Items from a data source:
+--

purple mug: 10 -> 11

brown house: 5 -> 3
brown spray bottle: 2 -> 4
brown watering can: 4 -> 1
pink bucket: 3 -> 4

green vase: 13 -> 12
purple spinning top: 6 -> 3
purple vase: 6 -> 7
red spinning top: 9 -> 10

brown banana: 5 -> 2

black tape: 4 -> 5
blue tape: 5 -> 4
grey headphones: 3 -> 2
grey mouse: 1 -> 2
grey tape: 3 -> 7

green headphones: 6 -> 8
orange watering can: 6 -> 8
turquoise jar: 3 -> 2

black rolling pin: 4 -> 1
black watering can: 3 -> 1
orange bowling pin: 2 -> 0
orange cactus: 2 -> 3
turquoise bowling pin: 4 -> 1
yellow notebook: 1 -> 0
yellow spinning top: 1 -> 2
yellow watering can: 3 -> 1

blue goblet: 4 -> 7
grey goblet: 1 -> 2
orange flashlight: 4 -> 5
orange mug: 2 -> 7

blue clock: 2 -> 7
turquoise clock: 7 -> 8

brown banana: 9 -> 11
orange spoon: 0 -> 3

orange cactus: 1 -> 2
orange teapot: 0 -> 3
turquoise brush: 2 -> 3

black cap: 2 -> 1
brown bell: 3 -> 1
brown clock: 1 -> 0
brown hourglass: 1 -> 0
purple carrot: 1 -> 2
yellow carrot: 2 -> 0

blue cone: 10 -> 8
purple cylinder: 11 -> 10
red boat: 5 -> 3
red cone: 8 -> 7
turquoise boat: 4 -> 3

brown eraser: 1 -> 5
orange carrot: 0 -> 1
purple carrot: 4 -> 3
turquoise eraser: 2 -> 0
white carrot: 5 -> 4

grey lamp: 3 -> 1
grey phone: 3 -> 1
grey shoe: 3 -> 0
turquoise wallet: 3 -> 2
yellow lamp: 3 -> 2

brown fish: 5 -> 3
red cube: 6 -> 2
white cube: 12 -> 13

+--

» Required work
Your task is to give the records above again, exactly.

» Solution
purple mug: 10 -> 11

brown house: 5 -> 3
brown spray bottle: 2 -> 4
brown watering can: 4 -> 1
pink bucket: 3 -> 4

green vase: 13 -> 12
purple spinning top: 6 -> 3
purple vase: 6 -> 7
red spinning top: 9 -> 10

brown banana: 5 -> 2

black tape: 4 -> 5
blue tape: 5 -> 4
grey headphones: 3 -> 2
grey mouse: 1 -> 2
grey tape: 3 -> 7

green headphones: 6 -> 8
orange watering can: 6 -> 8
turquoise jar: 3 -> 2

black rolling pin: 4 -> 1
black watering can: 3 -> 1
orange bowling pin: 2 -> 0
orange cactus: 2 -> 3
turquoise bowling pin: 4 -> 1
yellow notebook: 1 -> 0
yellow spinning top: 1 -> 2
yellow watering can: 3 -> 1

blue goblet: 4 -> 7
grey goblet: 1 -> 2
orange flashlight: 4 -> 5
orange mug: 2 -> 7

blue clock: 2 -> 7
turquoise clock: 7 -> 8

brown banana: 9 -> 11
orange spoon: 0 -> 3

orange cactus: 1 -> 2
orange teapot: 0 -> 3
turquoise brush: 2 -> 3

black cap: 2 -> 1
brown bell: 3 -> 1
brown clock: 1 -> 0
brown hourglass: 1 -> 0
purple carrot: 1 -> 2
yellow carrot: 2 -> 0

blue cone: 10 -> 8
purple cylinder: 11 -> 10
red boat: 5 -> 3
red cone: 8 -> 7
turquoise boat: 4 -> 3

brown eraser: 1 -> 5
orange carrot: 0 -> 1
purple carrot: 4 -> 3
turquoise eraser: 2 -> 0
white carrot: 5 -> 4

grey lamp: 3 -> 1
grey phone: 3 -> 1
grey shoe: 3 -> 0
turquoise wallet: 3 -> 2
yellow lamp: 3 -> 2

brown fish: 5 -> 3
red cube: 6 -> 2
white cube: 12 -> 13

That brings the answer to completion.